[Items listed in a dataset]
★ ★ ★ ★ ★

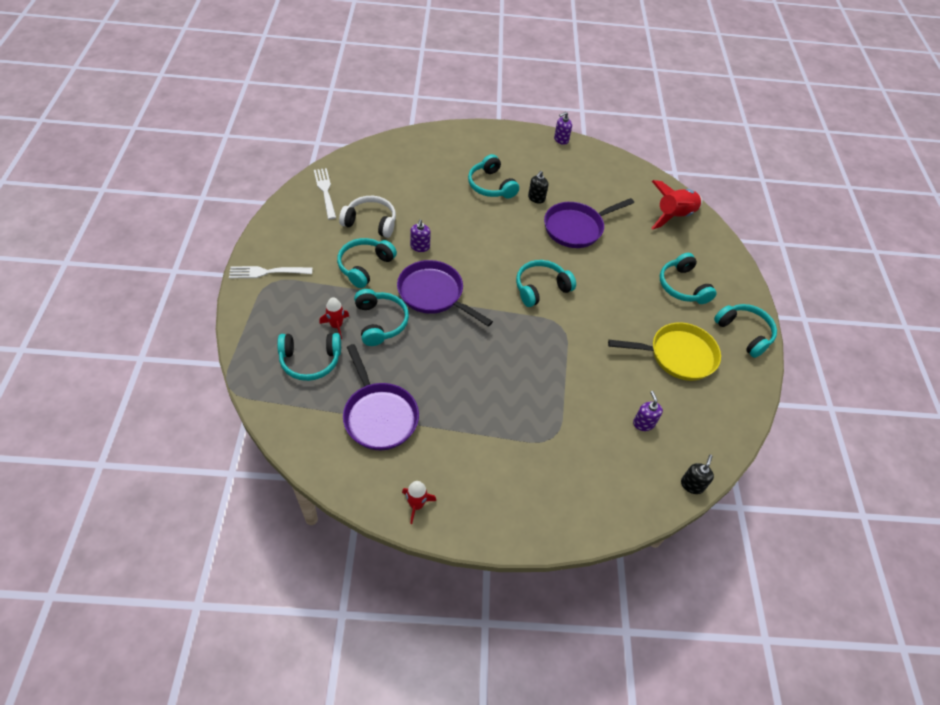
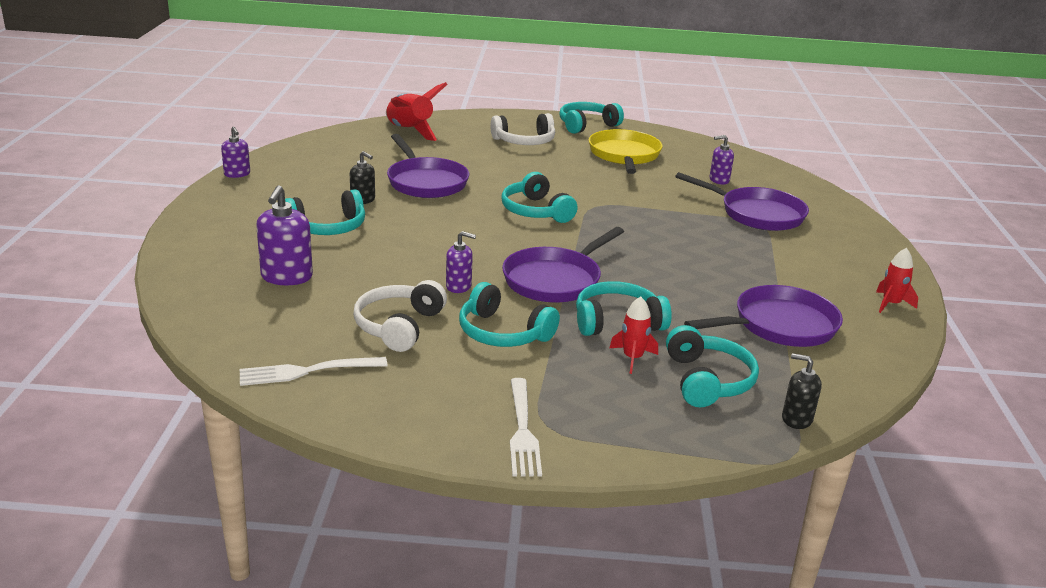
camera: 85 degrees left, 25 degrees down
turquoise headphones [660,253,717,304] -> white headphones [490,113,555,145]
black soap dispenser [681,455,714,494] -> black soap dispenser moved to [782,353,822,429]
none -> purple soap dispenser [256,185,313,285]
none -> purple pan [675,172,809,231]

★ ★ ★ ★ ★

■ Your instructions:
Retype all records exactly as shown above, images excluded.

■ Response area:
camera: 85 degrees left, 25 degrees down
turquoise headphones [660,253,717,304] -> white headphones [490,113,555,145]
black soap dispenser [681,455,714,494] -> black soap dispenser moved to [782,353,822,429]
none -> purple soap dispenser [256,185,313,285]
none -> purple pan [675,172,809,231]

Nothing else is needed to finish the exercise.